Restate every line of the material, word for word.

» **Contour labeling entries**
⟨

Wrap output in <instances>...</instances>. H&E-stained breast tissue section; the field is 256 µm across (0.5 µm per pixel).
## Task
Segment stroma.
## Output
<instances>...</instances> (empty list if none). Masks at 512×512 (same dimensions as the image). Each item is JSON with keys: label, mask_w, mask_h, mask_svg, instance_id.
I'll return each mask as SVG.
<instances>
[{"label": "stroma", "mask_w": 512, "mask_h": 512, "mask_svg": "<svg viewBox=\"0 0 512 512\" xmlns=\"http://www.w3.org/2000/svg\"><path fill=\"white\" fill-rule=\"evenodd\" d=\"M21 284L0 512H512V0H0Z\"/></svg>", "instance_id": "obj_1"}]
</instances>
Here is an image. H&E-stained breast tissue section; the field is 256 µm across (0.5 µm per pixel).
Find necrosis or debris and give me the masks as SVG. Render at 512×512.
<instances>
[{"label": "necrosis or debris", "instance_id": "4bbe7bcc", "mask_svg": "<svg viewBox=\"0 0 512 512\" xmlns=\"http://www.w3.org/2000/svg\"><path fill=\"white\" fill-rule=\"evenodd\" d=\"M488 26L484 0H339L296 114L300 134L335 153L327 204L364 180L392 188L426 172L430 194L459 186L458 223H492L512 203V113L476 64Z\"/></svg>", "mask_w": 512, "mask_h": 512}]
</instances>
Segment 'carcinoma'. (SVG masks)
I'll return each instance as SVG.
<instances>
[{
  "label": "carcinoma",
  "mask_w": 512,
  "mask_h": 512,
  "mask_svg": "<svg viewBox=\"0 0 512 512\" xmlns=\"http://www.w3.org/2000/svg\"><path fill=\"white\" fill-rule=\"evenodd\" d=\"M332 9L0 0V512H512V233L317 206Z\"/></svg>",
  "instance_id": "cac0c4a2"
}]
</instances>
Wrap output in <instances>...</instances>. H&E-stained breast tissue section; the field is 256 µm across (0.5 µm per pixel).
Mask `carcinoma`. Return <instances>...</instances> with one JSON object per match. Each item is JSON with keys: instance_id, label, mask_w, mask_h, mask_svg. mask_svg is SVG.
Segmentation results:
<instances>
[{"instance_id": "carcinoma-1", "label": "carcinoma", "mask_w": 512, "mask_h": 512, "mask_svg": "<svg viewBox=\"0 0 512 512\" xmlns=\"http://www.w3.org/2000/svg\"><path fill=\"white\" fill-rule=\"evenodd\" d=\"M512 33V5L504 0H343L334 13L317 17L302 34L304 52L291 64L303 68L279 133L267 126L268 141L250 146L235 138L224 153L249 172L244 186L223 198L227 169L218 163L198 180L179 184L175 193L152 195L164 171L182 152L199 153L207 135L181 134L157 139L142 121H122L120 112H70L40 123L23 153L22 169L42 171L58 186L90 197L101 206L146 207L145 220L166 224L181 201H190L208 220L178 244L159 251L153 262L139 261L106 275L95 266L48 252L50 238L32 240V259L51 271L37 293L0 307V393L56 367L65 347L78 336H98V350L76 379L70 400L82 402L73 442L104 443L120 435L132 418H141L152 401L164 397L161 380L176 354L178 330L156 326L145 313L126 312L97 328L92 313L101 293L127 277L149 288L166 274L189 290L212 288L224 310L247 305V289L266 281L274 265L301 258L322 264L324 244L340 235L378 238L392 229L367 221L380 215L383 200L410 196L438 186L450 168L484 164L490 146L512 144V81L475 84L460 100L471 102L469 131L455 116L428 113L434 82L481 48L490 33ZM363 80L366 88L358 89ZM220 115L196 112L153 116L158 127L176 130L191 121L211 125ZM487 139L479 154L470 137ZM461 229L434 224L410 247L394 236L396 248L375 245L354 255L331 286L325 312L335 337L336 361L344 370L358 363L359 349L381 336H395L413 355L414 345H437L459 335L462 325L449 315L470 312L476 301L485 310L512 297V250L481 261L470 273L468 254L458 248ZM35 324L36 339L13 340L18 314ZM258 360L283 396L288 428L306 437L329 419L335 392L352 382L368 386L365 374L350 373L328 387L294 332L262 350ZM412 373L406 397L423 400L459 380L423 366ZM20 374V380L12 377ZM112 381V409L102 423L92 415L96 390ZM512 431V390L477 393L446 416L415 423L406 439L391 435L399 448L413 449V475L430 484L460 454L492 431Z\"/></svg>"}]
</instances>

⟩

» **RESPONSE TO THIS EXERCISE**
Wrap output in <instances>...</instances>. H&E-stained breast tissue section; the field is 256 µm across (0.5 µm per pixel).
## Task
Segment stroma.
## Output
<instances>...</instances> (empty list if none). Masks at 512×512 (same dimensions as the image). Each item is JSON with keys: label, mask_w, mask_h, mask_svg, instance_id.
I'll return each mask as SVG.
<instances>
[{"label": "stroma", "mask_w": 512, "mask_h": 512, "mask_svg": "<svg viewBox=\"0 0 512 512\" xmlns=\"http://www.w3.org/2000/svg\"><path fill=\"white\" fill-rule=\"evenodd\" d=\"M21 284L0 512H512V0H0Z\"/></svg>", "instance_id": "obj_1"}]
</instances>
Here is an image. H&E-stained breast tissue section; the field is 256 µm across (0.5 µm per pixel).
Find necrosis or debris and give me the masks as SVG. Render at 512×512.
<instances>
[{"label": "necrosis or debris", "instance_id": "4bbe7bcc", "mask_svg": "<svg viewBox=\"0 0 512 512\" xmlns=\"http://www.w3.org/2000/svg\"><path fill=\"white\" fill-rule=\"evenodd\" d=\"M488 26L484 0H339L296 114L300 134L335 153L327 204L364 180L392 188L426 172L430 194L459 186L458 223H492L512 203V113L476 64Z\"/></svg>", "mask_w": 512, "mask_h": 512}]
</instances>
Segment 'carcinoma'. (SVG masks)
I'll return each instance as SVG.
<instances>
[{
  "label": "carcinoma",
  "mask_w": 512,
  "mask_h": 512,
  "mask_svg": "<svg viewBox=\"0 0 512 512\" xmlns=\"http://www.w3.org/2000/svg\"><path fill=\"white\" fill-rule=\"evenodd\" d=\"M332 9L0 0V512H512V233L317 206Z\"/></svg>",
  "instance_id": "cac0c4a2"
}]
</instances>
Wrap output in <instances>...</instances>. H&E-stained breast tissue section; the field is 256 µm across (0.5 µm per pixel).
Mask `carcinoma`. Return <instances>...</instances> with one JSON object per match. Each item is JSON with keys: instance_id, label, mask_w, mask_h, mask_svg. mask_svg is SVG.
Segmentation results:
<instances>
[{"instance_id": "carcinoma-1", "label": "carcinoma", "mask_w": 512, "mask_h": 512, "mask_svg": "<svg viewBox=\"0 0 512 512\" xmlns=\"http://www.w3.org/2000/svg\"><path fill=\"white\" fill-rule=\"evenodd\" d=\"M512 33V5L504 0H343L334 13L317 17L302 34L304 52L291 64L303 68L279 133L267 126L268 141L250 146L235 138L224 153L249 172L244 186L223 198L227 169L218 163L198 180L179 184L175 193L152 195L164 171L182 152L199 153L207 135L181 134L157 139L142 121H122L120 112H70L40 123L23 153L22 169L42 171L58 186L90 197L101 206L146 207L145 220L166 224L181 201H190L208 220L178 244L159 251L153 262L139 261L106 275L95 266L48 252L50 238L32 240V259L51 271L37 293L0 307V393L56 367L65 347L78 336H98V350L76 379L70 400L82 402L73 442L104 443L120 435L132 418H141L152 401L164 397L161 380L176 354L178 330L156 326L145 313L126 312L97 328L92 313L101 293L127 277L149 288L166 274L189 290L212 288L224 310L247 305V289L266 281L274 265L301 258L322 264L324 244L340 235L378 238L392 229L367 221L380 215L383 200L410 196L438 186L450 168L484 164L490 146L512 144V81L475 84L460 100L471 102L469 131L455 116L428 113L434 82L481 48L490 33ZM363 80L366 88L358 89ZM220 115L196 112L153 116L158 127L176 130L191 121L211 125ZM487 139L479 154L470 137ZM461 229L434 224L410 247L394 236L396 248L375 245L354 255L331 286L325 312L335 337L336 361L344 370L358 363L359 349L381 336H395L413 355L414 345H437L459 335L462 325L449 315L470 312L476 301L485 310L512 297V250L481 261L470 273L468 254L458 248ZM35 324L36 339L13 340L18 314ZM258 360L283 396L288 428L306 437L329 419L335 392L352 382L368 386L365 374L350 373L328 387L294 332L262 350ZM412 373L406 397L423 400L459 380L423 366ZM20 374V380L12 377ZM112 381V409L102 423L92 415L96 390ZM512 431V390L477 393L446 416L415 423L406 439L391 435L399 448L413 449V475L430 484L460 454L492 431Z\"/></svg>"}]
</instances>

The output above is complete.